Your task: From the entries below, retype only the lines from the one with "gray rectangle: (280, 30)" through the one with "cyan ellipse: (278, 275)", exactly as written.

Records provided:
++++++
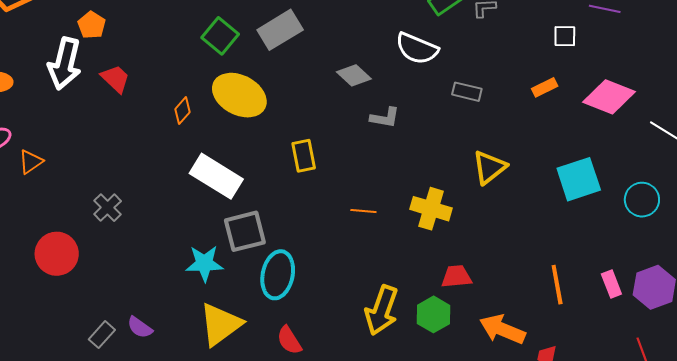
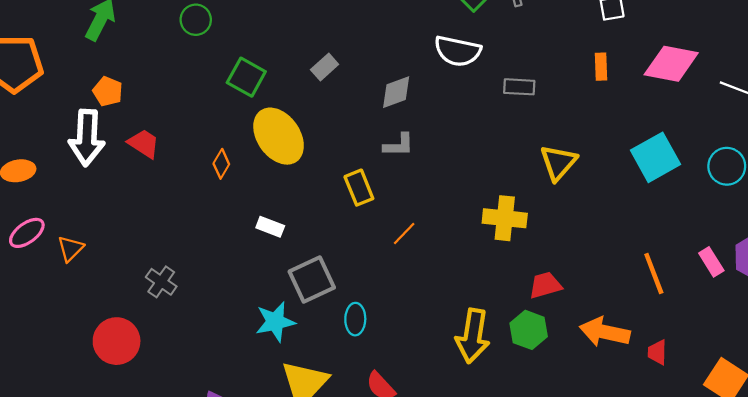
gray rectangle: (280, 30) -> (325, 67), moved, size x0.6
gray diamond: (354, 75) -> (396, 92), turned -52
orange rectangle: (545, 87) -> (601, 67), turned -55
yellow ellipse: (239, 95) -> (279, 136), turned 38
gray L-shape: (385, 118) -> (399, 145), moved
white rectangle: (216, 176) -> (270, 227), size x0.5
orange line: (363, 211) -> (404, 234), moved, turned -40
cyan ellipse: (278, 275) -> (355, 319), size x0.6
++++++
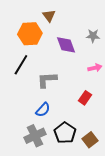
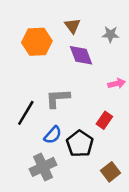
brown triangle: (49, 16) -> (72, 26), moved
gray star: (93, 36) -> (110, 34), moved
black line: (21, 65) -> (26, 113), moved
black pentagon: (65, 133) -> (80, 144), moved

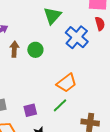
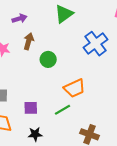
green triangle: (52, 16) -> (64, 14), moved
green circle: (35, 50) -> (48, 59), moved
++++++
Answer box:
gray rectangle: (280, 30) -> (325, 67), moved, size x0.6
gray diamond: (354, 75) -> (396, 92), turned -52
orange rectangle: (545, 87) -> (601, 67), turned -55
yellow ellipse: (239, 95) -> (279, 136), turned 38
gray L-shape: (385, 118) -> (399, 145), moved
white rectangle: (216, 176) -> (270, 227), size x0.5
orange line: (363, 211) -> (404, 234), moved, turned -40
cyan ellipse: (278, 275) -> (355, 319), size x0.6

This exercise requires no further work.